=== About this task ===
Your answer should hold every line of the records below that contains the string "arrow".

=== Records provided ===
++++++

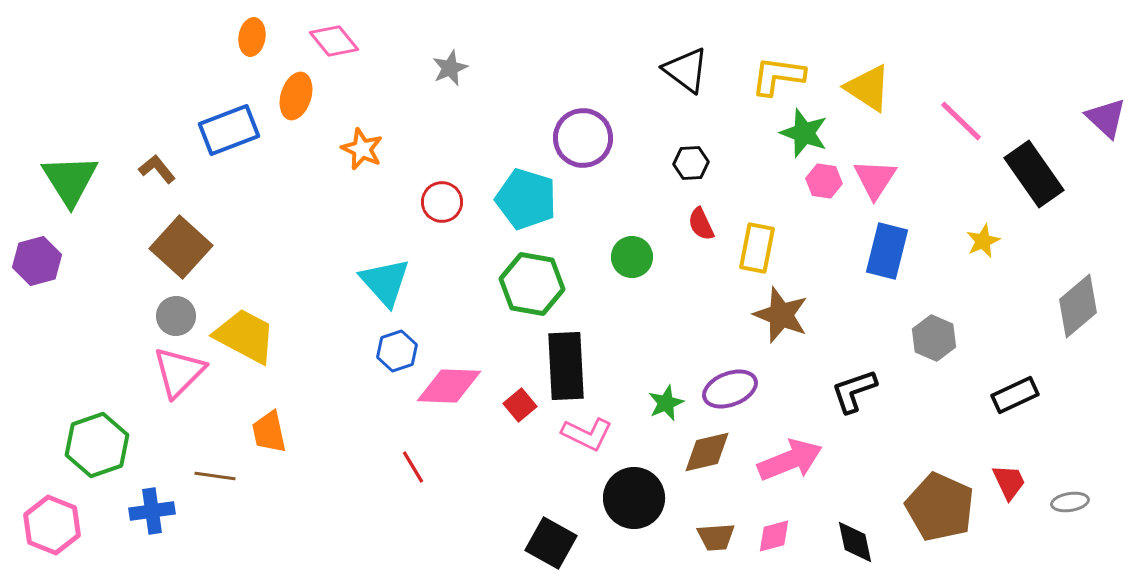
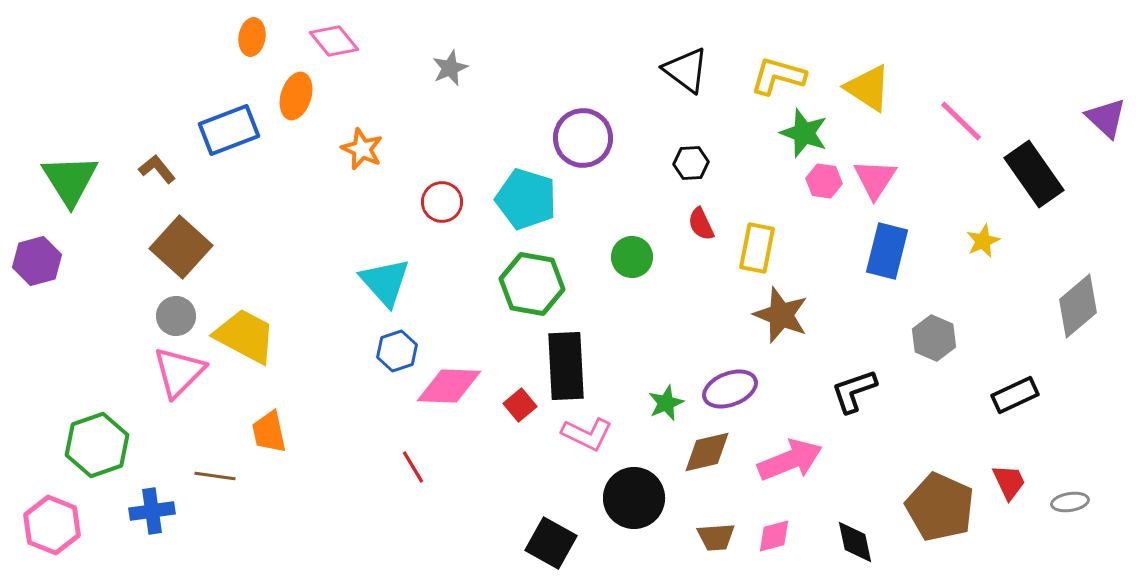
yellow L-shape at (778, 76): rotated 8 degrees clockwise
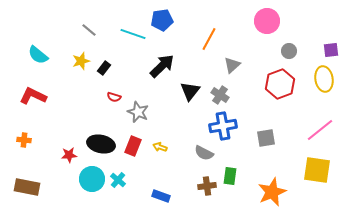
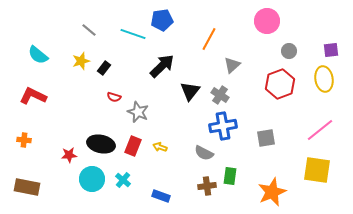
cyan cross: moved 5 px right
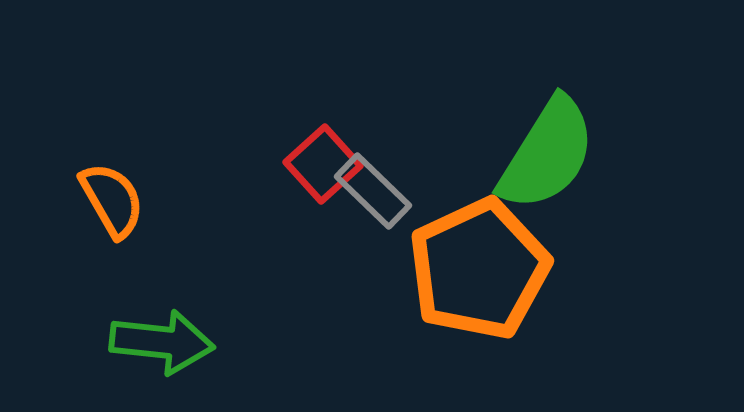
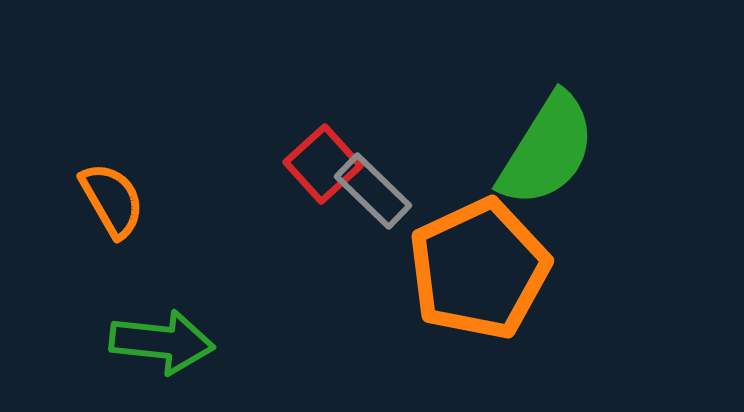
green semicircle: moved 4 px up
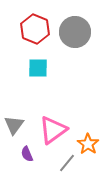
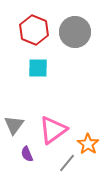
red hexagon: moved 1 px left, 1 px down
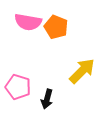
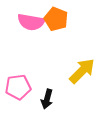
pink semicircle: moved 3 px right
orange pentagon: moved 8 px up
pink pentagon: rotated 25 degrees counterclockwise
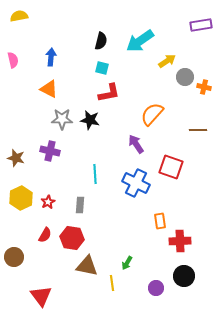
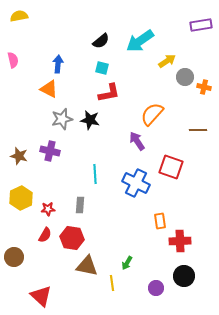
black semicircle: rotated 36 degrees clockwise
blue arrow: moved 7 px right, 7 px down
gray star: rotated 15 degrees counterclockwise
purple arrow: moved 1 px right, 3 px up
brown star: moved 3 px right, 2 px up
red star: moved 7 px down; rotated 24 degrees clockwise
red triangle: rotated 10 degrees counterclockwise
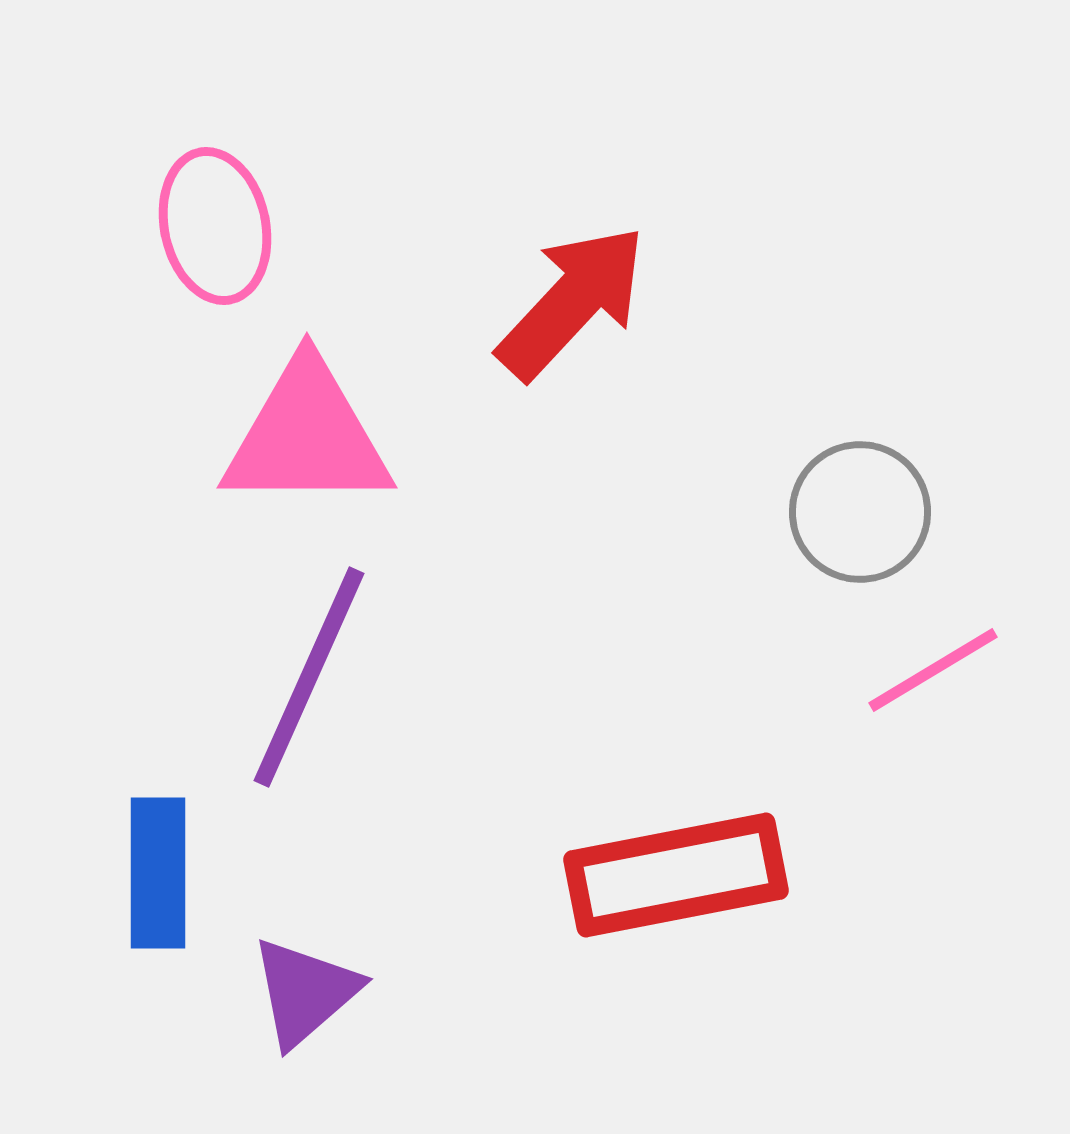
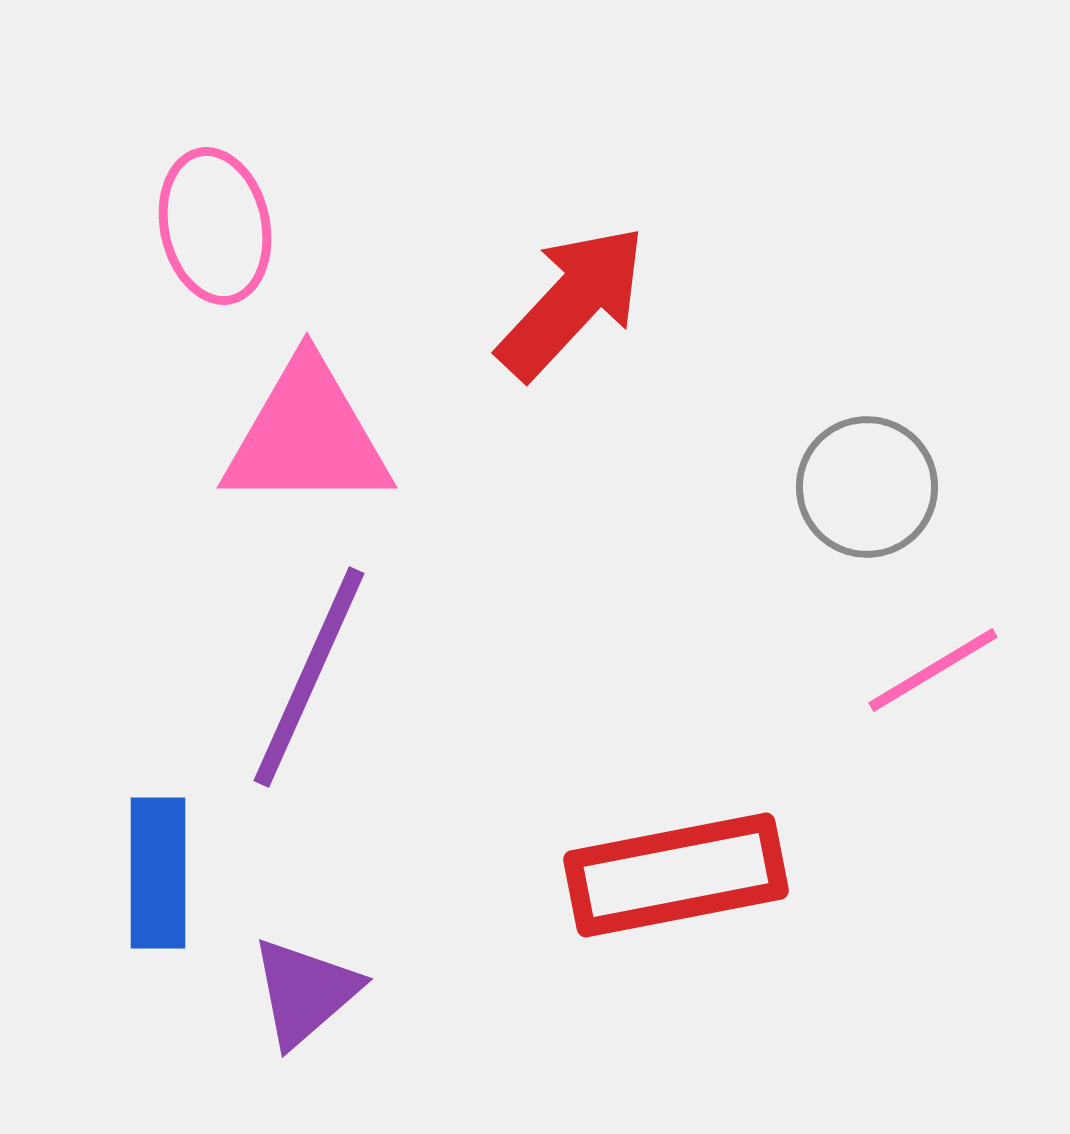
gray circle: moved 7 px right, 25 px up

++++++

=== Solved problem ===
blue arrow: moved 7 px right, 7 px down
purple arrow: moved 1 px right, 3 px up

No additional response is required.